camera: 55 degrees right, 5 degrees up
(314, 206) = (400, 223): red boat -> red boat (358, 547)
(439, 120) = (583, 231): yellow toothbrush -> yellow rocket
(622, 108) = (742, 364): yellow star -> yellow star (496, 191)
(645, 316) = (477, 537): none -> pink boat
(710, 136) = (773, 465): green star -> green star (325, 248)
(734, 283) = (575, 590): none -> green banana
================================
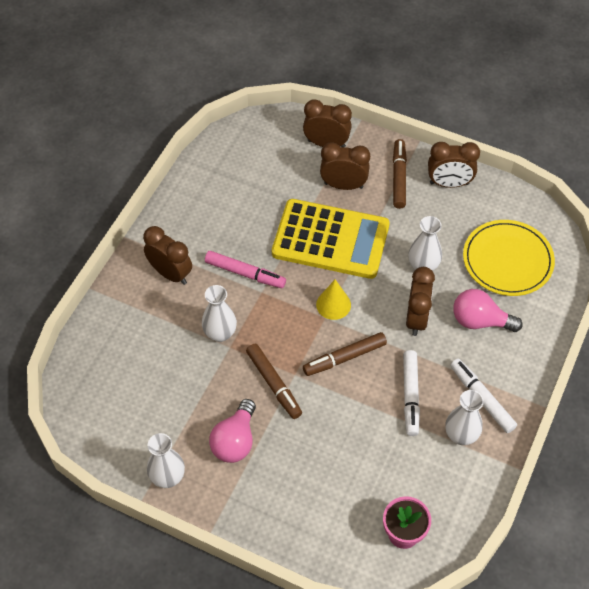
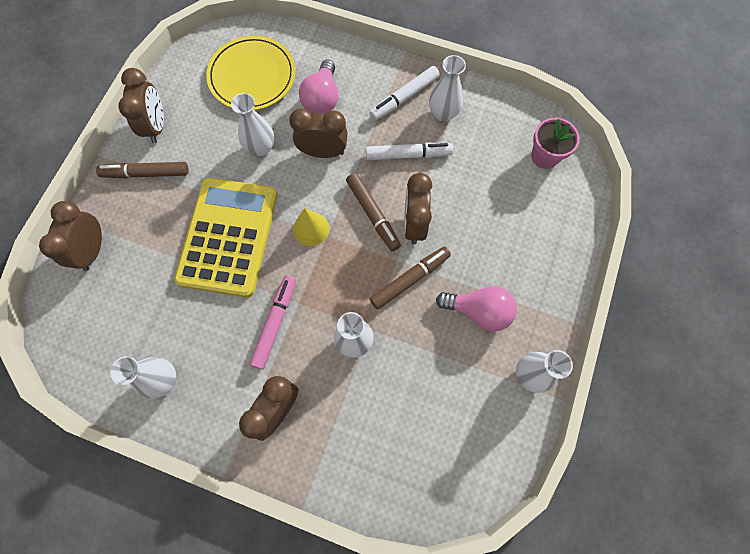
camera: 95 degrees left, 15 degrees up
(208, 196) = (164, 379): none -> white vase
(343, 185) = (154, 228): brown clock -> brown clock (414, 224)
================================
Would you copy every line from the listing above that has the string "green" in it?

Result for this task →
(710, 136) = (773, 465): green star -> green star (325, 248)
(734, 283) = (575, 590): none -> green banana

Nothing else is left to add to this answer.